Your goal :: In the entries below, find the line containing "red marker [561,280,602,377] -> none". Copy it and all lines after it, exactly, through the end.

****************************************

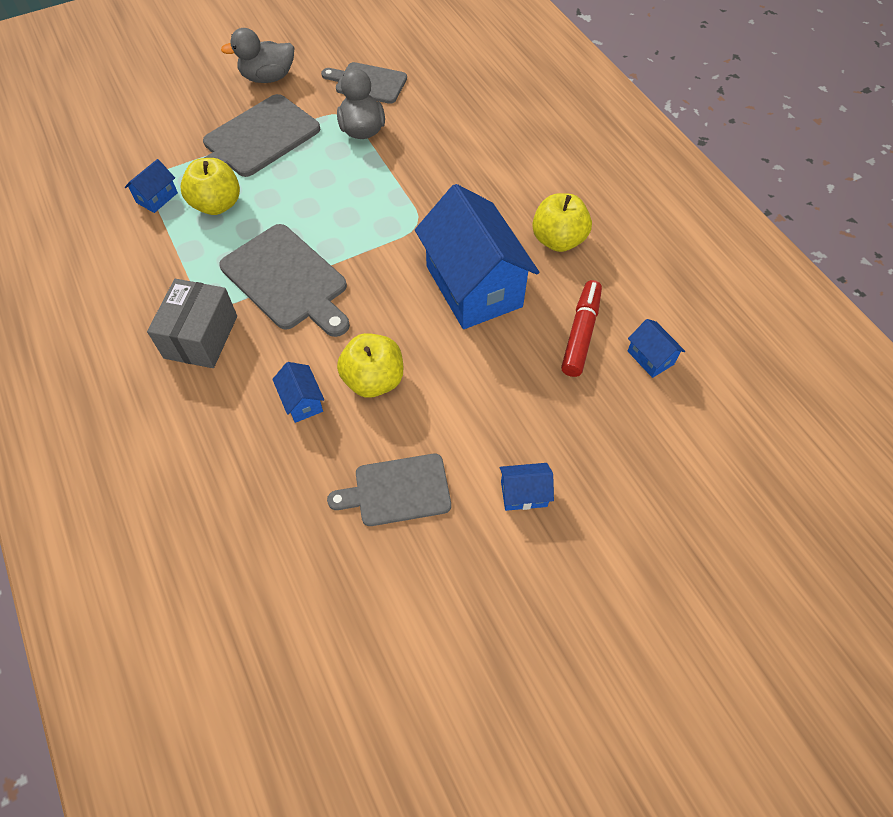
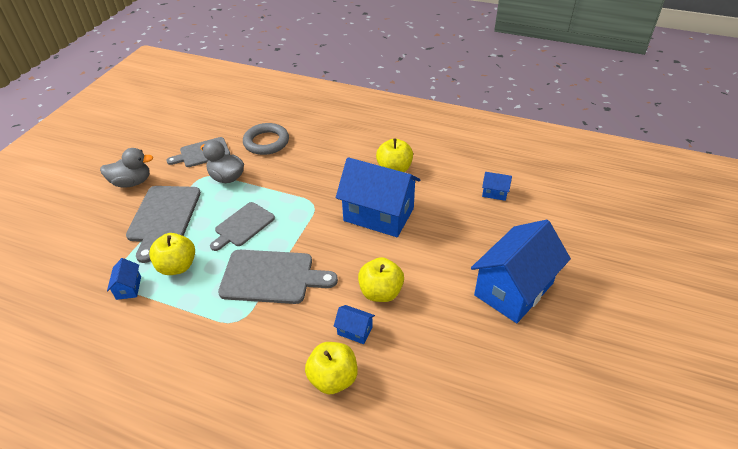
camera: 40 degrees left, 15 degrees down
grey box [147,279,237,368] -> none
grey duck [221,28,295,83] -> grey duck turned 135 degrees counterclockwise [100,148,153,188]
grey cutting board [327,454,451,526] -> grey cutting board moved to [210,202,275,251]
blue house [500,463,554,511] -> blue house [471,220,571,323], size x2.42
red marker [561,280,602,377] -> none
none -> grey ring [243,123,289,155]
none -> yellow apple [305,342,358,394]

****************************************

Task answer ::
red marker [561,280,602,377] -> none
none -> grey ring [243,123,289,155]
none -> yellow apple [305,342,358,394]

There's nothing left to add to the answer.